### What you should do
Output exactly those lines of the data that lie between the line containing "purple triangle: (589, 140)" and the final line, both ends counted.

----- Data listing

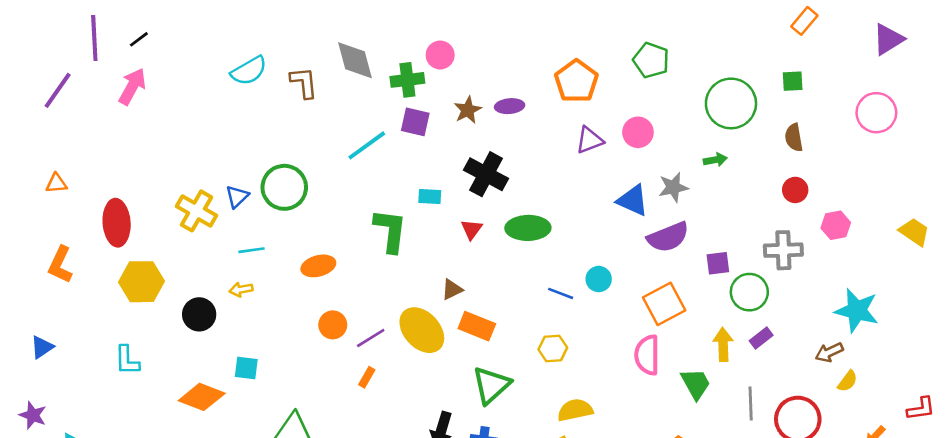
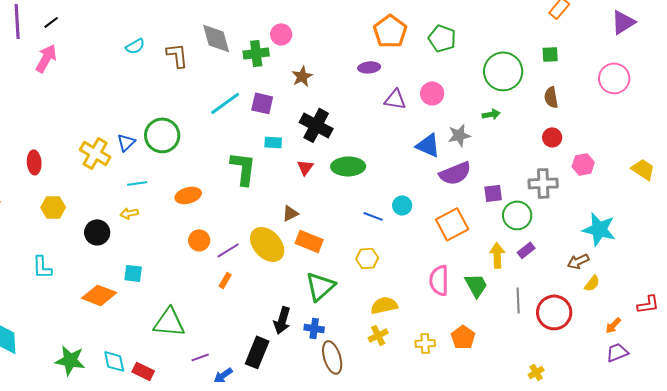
cyan semicircle: (249, 71) -> (135, 46), size x0.7
orange pentagon: (576, 81) -> (390, 31), moved
purple ellipse: (510, 106) -> (369, 67), moved
purple square: (415, 122) -> (262, 103), moved
purple triangle: (589, 140) -> (395, 99), turned 30
red ellipse: (117, 223) -> (34, 162), size x0.7
yellow hexagon: (141, 282) -> (53, 207), size x0.7
pink semicircle: (647, 355) -> (439, 280), moved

----------

### Answer area
purple triangle: (589, 140) -> (395, 99), turned 30
red ellipse: (117, 223) -> (34, 162), size x0.7
yellow hexagon: (141, 282) -> (53, 207), size x0.7
pink semicircle: (647, 355) -> (439, 280), moved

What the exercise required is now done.